Task goal → Report every line of the data that includes "shifted".
• • •
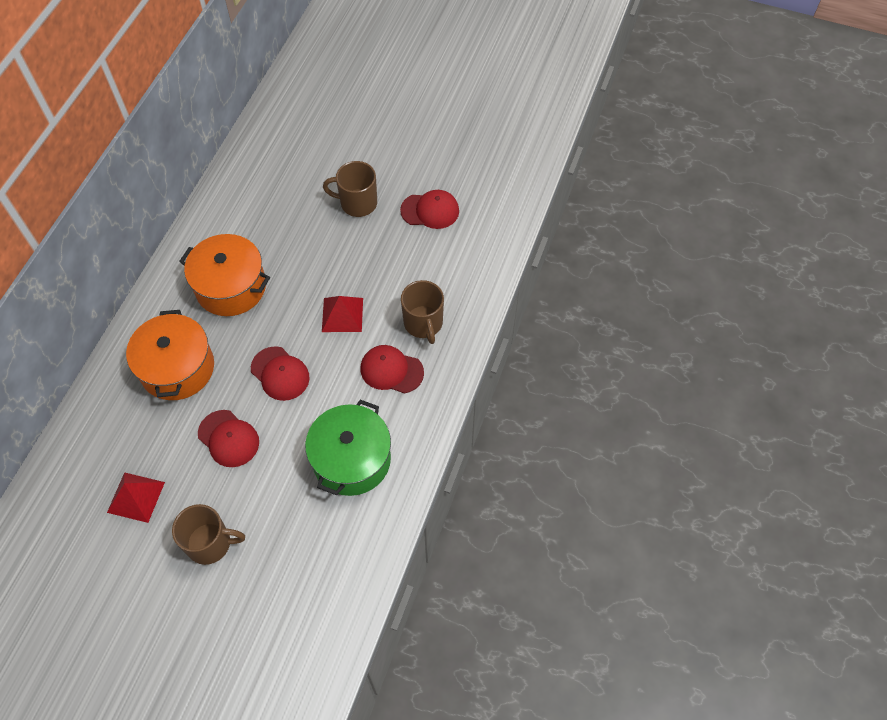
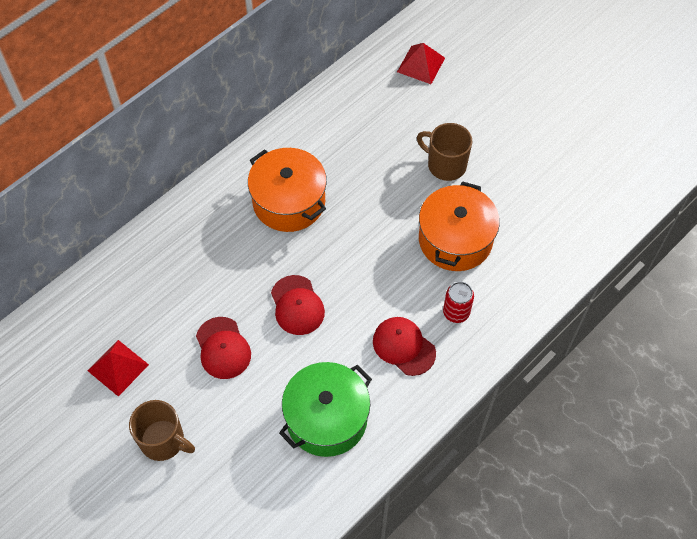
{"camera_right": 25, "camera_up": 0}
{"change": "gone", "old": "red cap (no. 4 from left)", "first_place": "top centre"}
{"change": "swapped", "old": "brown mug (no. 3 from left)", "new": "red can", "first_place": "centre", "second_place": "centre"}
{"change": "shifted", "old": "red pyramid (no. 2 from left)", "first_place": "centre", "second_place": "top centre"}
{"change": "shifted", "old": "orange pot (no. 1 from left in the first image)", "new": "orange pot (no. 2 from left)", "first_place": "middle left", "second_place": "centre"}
• • •
Result for this exercise →
{"change": "shifted", "old": "red pyramid (no. 2 from left)", "first_place": "centre", "second_place": "top centre"}
{"change": "shifted", "old": "orange pot (no. 1 from left in the first image)", "new": "orange pot (no. 2 from left)", "first_place": "middle left", "second_place": "centre"}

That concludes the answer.